** SOURCE DATA **
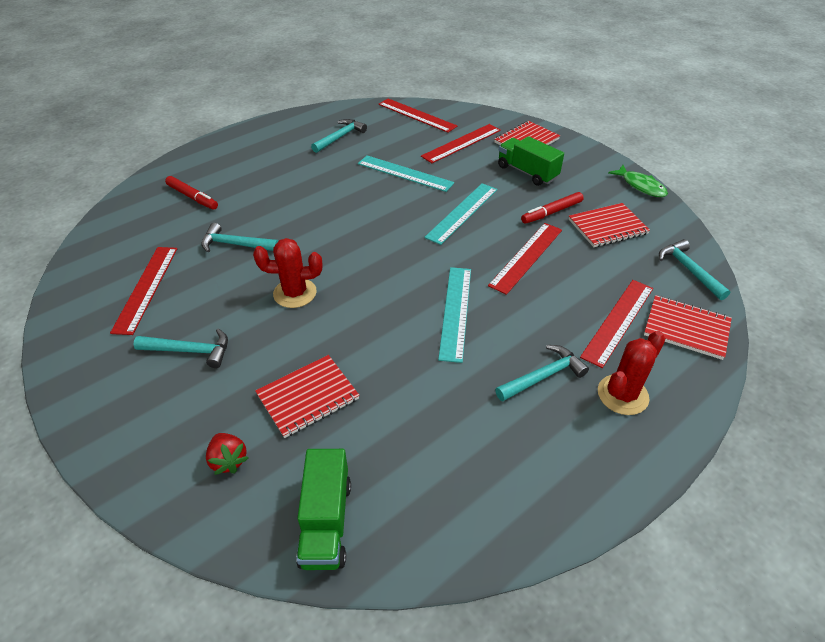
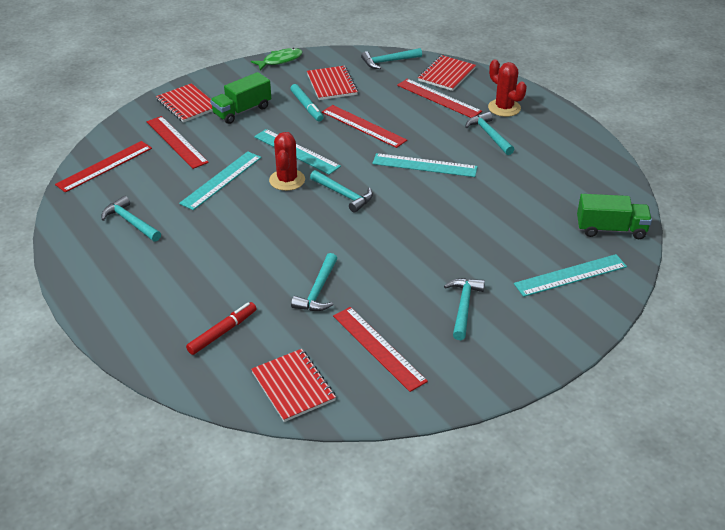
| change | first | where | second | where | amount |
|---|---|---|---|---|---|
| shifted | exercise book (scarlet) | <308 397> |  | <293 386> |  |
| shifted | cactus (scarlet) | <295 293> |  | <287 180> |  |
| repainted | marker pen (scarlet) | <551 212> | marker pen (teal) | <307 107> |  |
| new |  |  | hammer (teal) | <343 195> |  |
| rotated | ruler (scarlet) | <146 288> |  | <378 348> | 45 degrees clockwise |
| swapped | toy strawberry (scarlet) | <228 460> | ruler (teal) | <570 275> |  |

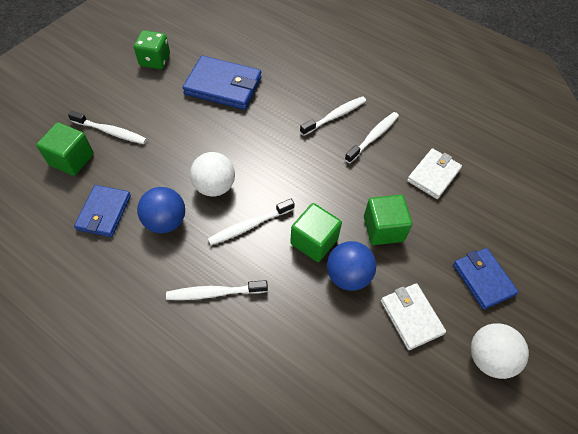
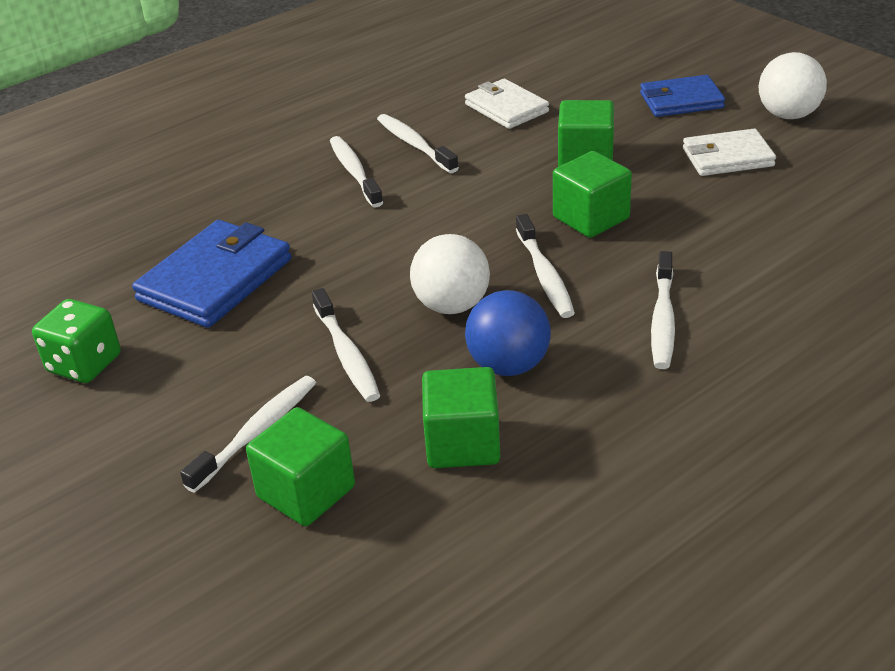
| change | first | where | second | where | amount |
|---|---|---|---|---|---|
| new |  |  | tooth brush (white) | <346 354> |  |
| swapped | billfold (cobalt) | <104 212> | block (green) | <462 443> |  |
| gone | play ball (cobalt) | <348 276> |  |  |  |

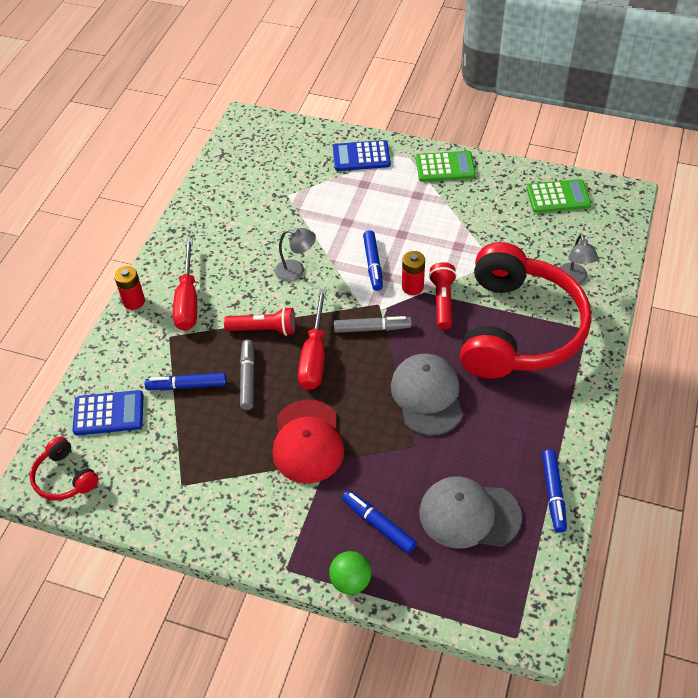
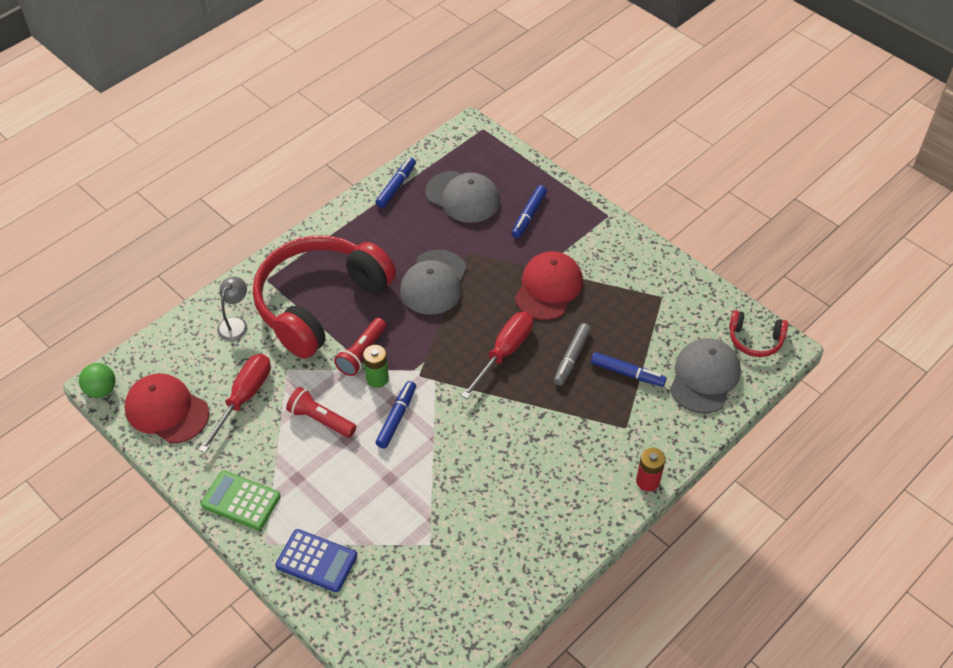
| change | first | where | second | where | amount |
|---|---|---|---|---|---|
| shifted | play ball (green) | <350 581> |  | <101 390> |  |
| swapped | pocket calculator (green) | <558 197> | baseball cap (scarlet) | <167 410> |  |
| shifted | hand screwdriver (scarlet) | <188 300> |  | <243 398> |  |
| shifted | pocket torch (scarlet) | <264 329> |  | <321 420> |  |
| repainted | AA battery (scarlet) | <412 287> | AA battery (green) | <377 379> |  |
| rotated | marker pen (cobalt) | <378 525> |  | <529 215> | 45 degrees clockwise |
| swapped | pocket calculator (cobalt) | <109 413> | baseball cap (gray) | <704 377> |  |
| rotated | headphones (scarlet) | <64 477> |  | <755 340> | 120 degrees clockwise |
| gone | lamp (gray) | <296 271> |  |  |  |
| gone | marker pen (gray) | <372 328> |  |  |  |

** ACTIVITY **
From the line holding "pocket calculator (green)" to the last line of the entries above, restate each line exactly; include both ends and omit everything else.

** PROBLEM SOLUTION **
| swapped | pocket calculator (green) | <558 197> | baseball cap (scarlet) | <167 410> |  |
| shifted | hand screwdriver (scarlet) | <188 300> |  | <243 398> |  |
| shifted | pocket torch (scarlet) | <264 329> |  | <321 420> |  |
| repainted | AA battery (scarlet) | <412 287> | AA battery (green) | <377 379> |  |
| rotated | marker pen (cobalt) | <378 525> |  | <529 215> | 45 degrees clockwise |
| swapped | pocket calculator (cobalt) | <109 413> | baseball cap (gray) | <704 377> |  |
| rotated | headphones (scarlet) | <64 477> |  | <755 340> | 120 degrees clockwise |
| gone | lamp (gray) | <296 271> |  |  |  |
| gone | marker pen (gray) | <372 328> |  |  |  |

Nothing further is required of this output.